> _PROBLEM DESCRIPTION_
Search the data below for "pixel"; list each line that holds it.

> _Stored data_
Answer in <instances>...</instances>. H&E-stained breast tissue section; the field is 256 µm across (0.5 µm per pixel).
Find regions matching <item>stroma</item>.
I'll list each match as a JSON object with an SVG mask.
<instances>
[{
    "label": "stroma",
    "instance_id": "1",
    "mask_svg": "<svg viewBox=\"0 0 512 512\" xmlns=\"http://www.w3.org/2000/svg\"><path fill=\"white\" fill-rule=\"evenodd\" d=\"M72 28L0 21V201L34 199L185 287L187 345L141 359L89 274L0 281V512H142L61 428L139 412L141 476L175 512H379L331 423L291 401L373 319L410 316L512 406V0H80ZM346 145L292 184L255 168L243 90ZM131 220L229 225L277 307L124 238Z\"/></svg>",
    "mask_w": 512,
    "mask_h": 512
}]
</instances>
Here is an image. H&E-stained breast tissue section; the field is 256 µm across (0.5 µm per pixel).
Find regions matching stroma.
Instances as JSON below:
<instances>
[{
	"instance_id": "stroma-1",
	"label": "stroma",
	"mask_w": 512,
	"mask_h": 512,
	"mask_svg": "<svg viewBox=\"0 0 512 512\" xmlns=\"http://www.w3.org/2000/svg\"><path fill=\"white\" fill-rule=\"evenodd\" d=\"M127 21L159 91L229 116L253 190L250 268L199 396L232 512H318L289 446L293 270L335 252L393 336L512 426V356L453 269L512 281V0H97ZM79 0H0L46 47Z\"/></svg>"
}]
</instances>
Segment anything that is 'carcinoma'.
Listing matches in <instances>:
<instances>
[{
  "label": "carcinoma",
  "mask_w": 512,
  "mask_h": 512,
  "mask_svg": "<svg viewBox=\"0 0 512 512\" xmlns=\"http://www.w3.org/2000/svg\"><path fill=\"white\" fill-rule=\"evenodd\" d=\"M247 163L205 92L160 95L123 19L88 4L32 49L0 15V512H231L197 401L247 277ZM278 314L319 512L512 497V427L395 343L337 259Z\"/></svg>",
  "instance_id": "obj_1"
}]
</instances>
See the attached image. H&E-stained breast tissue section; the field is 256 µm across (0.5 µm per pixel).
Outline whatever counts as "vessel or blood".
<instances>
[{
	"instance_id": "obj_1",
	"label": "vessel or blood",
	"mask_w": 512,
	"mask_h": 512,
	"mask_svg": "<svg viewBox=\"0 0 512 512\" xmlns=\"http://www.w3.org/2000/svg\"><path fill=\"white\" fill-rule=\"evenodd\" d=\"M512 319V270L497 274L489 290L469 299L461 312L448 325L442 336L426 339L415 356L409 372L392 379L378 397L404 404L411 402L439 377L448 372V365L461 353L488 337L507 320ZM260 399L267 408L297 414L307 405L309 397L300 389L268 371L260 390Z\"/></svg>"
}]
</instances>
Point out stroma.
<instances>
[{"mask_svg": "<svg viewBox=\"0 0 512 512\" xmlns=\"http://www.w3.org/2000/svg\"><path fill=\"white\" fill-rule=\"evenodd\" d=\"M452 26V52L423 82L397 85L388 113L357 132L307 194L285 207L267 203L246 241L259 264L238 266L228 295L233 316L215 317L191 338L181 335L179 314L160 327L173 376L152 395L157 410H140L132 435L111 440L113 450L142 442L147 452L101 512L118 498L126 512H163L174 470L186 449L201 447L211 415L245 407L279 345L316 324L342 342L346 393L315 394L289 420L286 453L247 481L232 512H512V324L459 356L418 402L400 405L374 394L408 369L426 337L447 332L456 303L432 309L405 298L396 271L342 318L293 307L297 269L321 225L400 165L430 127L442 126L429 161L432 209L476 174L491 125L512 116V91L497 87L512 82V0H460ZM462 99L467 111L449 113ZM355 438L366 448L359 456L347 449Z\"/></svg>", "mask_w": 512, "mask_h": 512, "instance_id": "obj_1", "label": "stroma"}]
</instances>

> _PROBLEM SOLUTION_
Answer in <instances>...</instances>. H&E-stained breast tissue section; the field is 256 µm across (0.5 µm per pixel).
Here is an image. H&E-stained breast tissue section; the field is 256 µm across (0.5 µm per pixel).
See the attached image. H&E-stained breast tissue section; the field is 256 µm across (0.5 µm per pixel).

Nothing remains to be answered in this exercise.